» Your objective
Nothing outside the range is wanted. Repeat exactly the lines below from the one with "LIGHT3 pin OUT: D2 -> D35" through the one with "JOY1 pin VRY: D21 -> D5".

» Record set
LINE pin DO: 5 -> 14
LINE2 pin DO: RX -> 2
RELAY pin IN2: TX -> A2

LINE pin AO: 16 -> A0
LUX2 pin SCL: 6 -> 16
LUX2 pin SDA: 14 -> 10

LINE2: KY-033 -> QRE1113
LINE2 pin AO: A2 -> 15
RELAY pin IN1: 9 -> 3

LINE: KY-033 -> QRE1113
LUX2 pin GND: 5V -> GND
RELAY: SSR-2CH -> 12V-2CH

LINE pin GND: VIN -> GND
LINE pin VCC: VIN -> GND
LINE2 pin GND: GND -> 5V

...

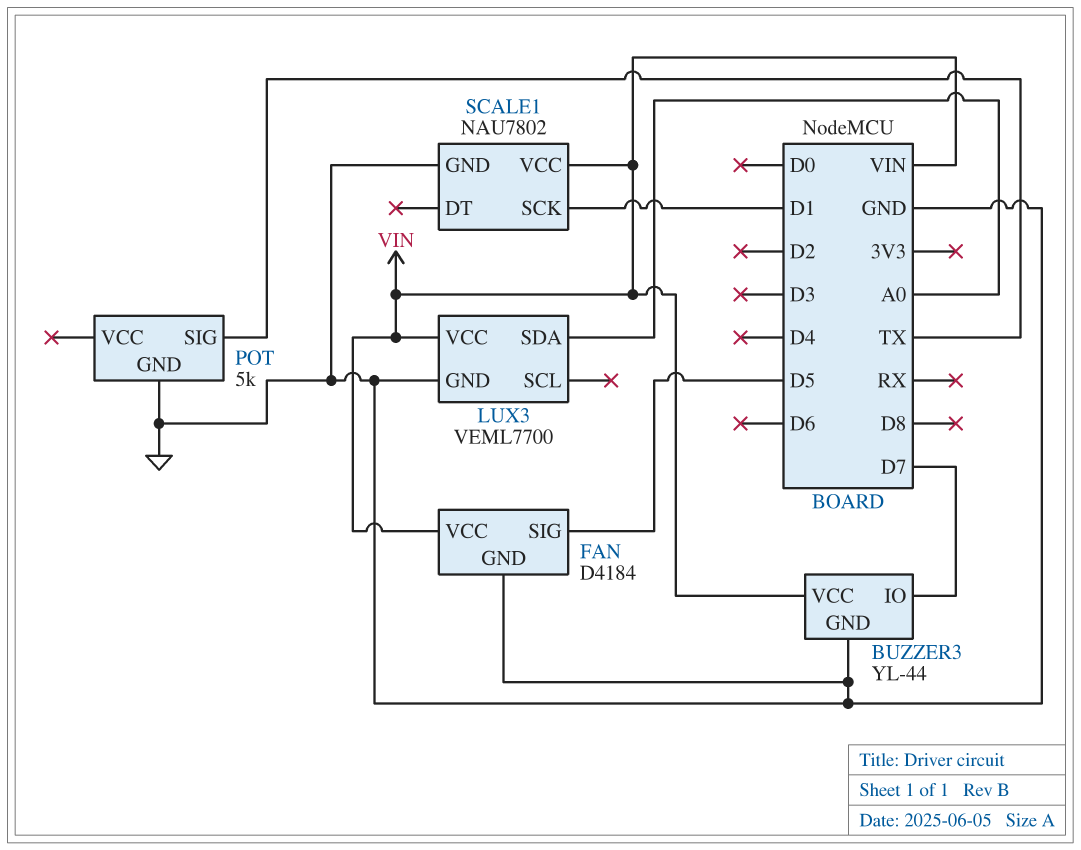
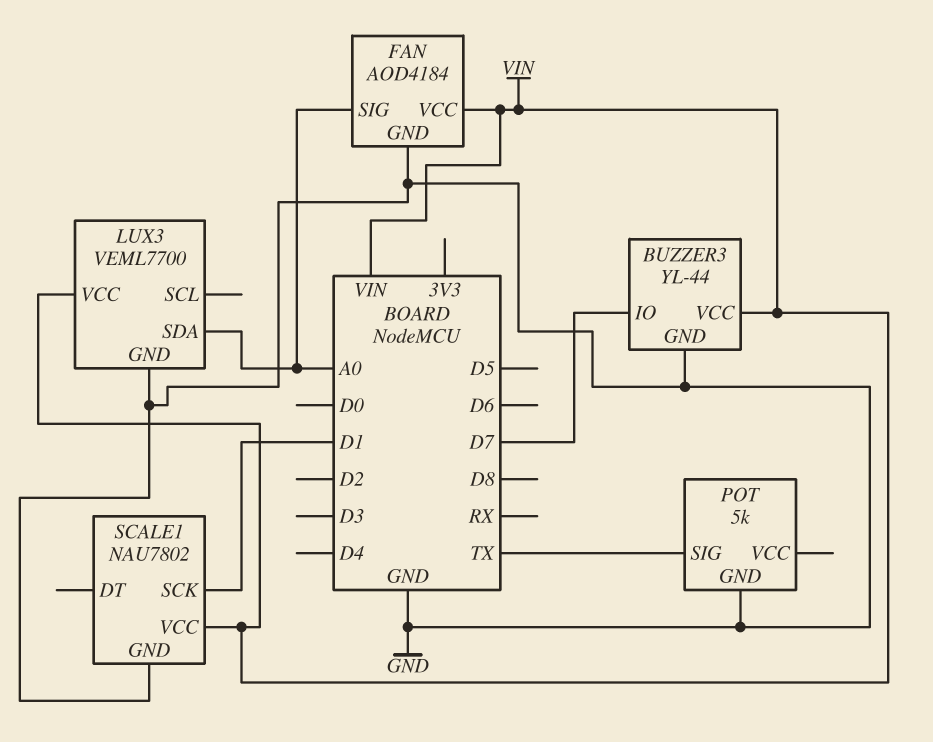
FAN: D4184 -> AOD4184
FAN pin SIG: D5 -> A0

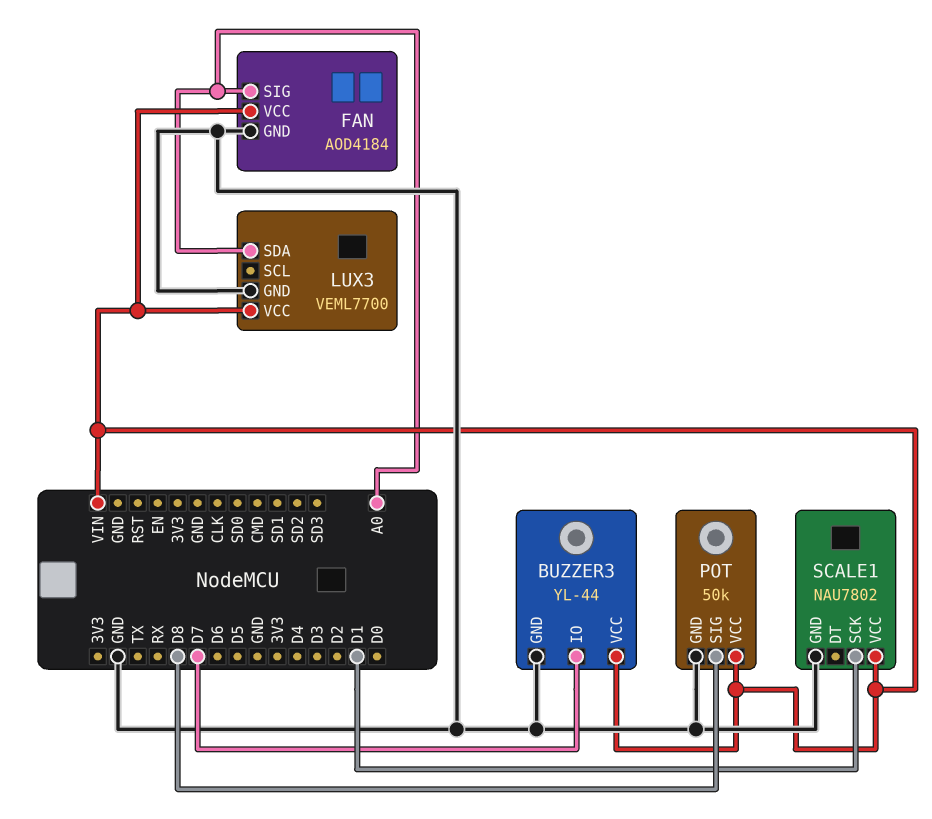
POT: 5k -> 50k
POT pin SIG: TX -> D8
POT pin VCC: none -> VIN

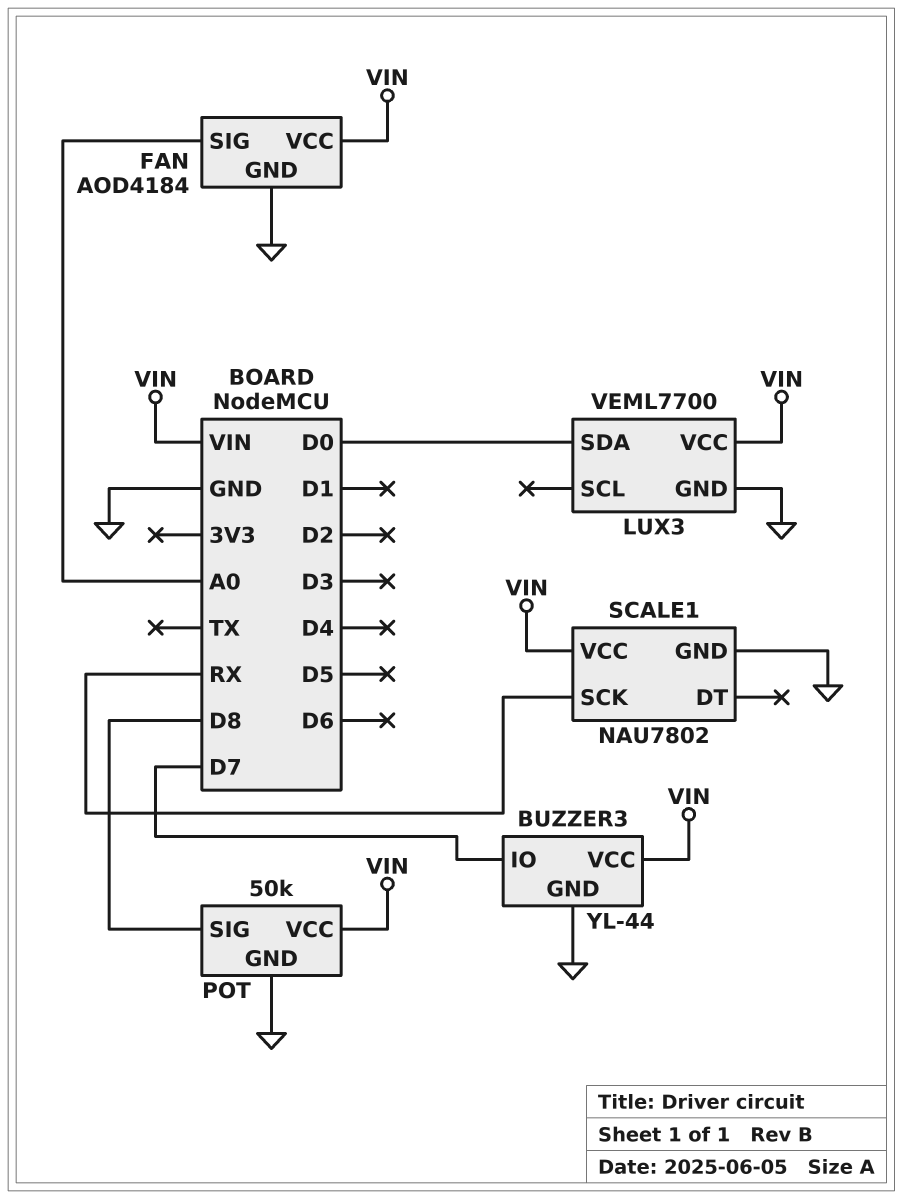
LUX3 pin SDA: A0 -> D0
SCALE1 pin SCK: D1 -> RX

* * *

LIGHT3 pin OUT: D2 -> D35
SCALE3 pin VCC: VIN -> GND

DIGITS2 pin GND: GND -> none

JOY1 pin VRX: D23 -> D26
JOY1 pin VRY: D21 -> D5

» Solution to the exercise
LIGHT3 pin OUT: D2 -> D35
SCALE3 pin VCC: VIN -> GND

DIGITS2 pin GND: GND -> none

JOY1 pin VRX: D23 -> D26
JOY1 pin VRY: D21 -> D5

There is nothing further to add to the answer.